### Work item
Give the data again in full, without pictures.

### Supplied material
--------------------------------
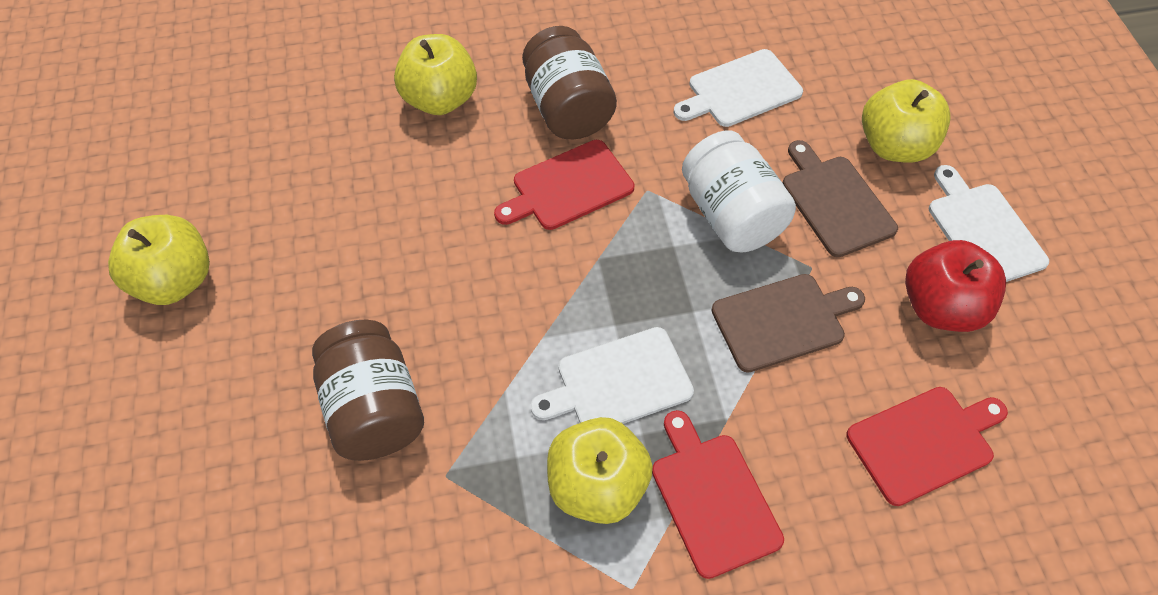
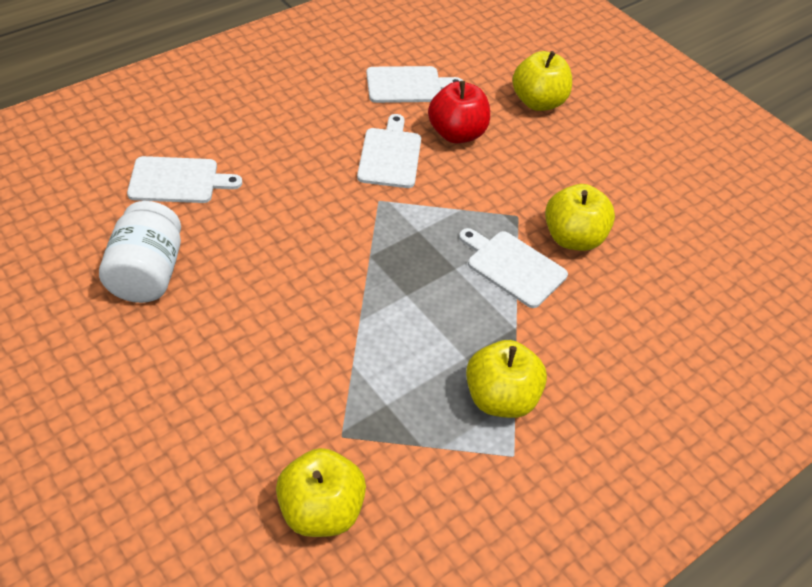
brown cutting board: 2 -> 0
brown jar: 2 -> 0
red cutting board: 3 -> 0
white cutting board: 3 -> 4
--------------------------------
### Result of the exercise
brown cutting board: 2 -> 0
brown jar: 2 -> 0
red cutting board: 3 -> 0
white cutting board: 3 -> 4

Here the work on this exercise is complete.